Before-and-after object lists

════════════════

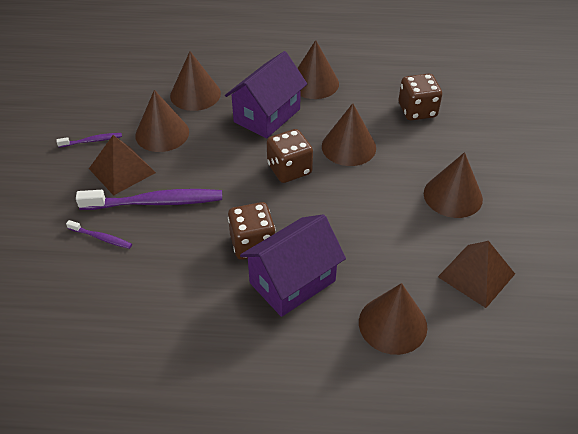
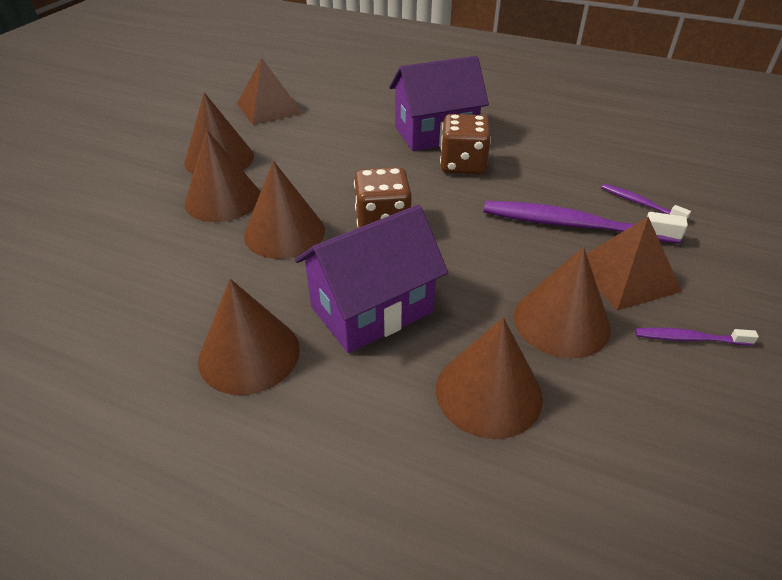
camera: 160 degrees left, 5 degrees down
(392, 324) = (366, 98): brown cone -> brown cone (223, 199)
(417, 110) = (139, 258): brown dice -> none

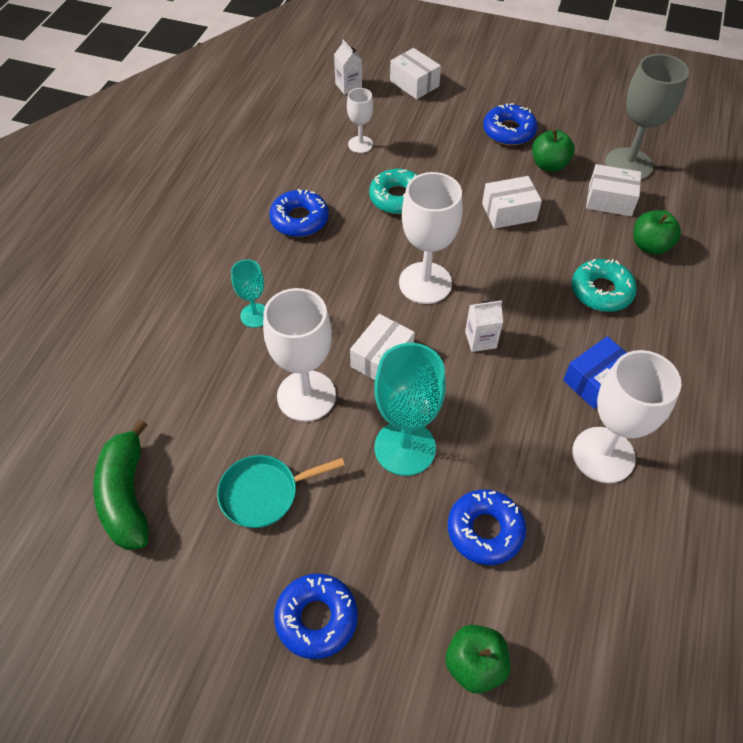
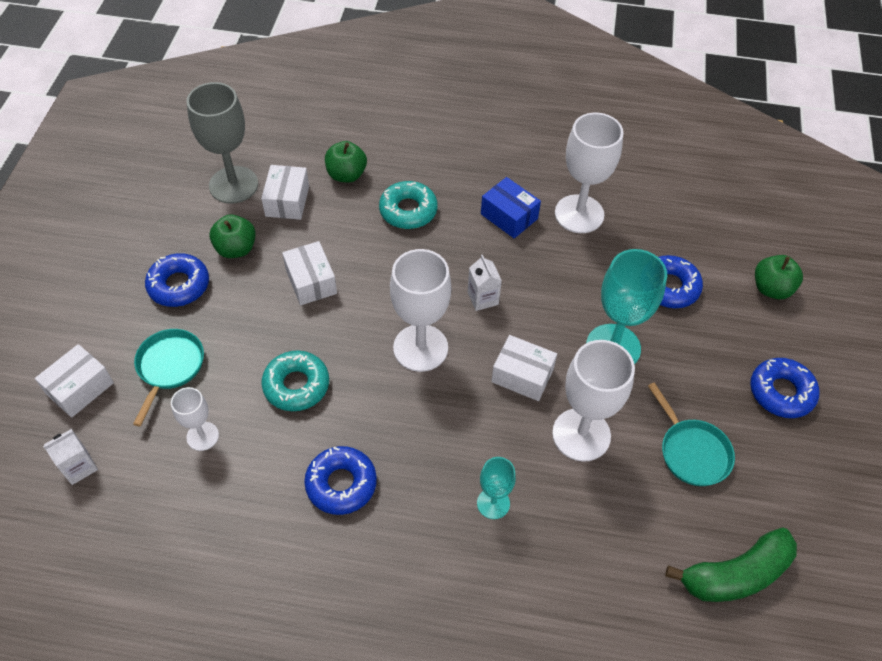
camera: 100 degrees left, 0 degrees up
(426, 127) = (169, 367): none -> turquoise pan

════════════════

PROBLEM TO SOLVE »
All lines from the one containing "(417, 110) = (139, 258): brown dice -> none" through the end of the data are to be restated exactly, with nothing else and without the pictures.

SOLUTION TO THIS EXERCISE »
(417, 110) = (139, 258): brown dice -> none

camera: 100 degrees left, 0 degrees up
(426, 127) = (169, 367): none -> turquoise pan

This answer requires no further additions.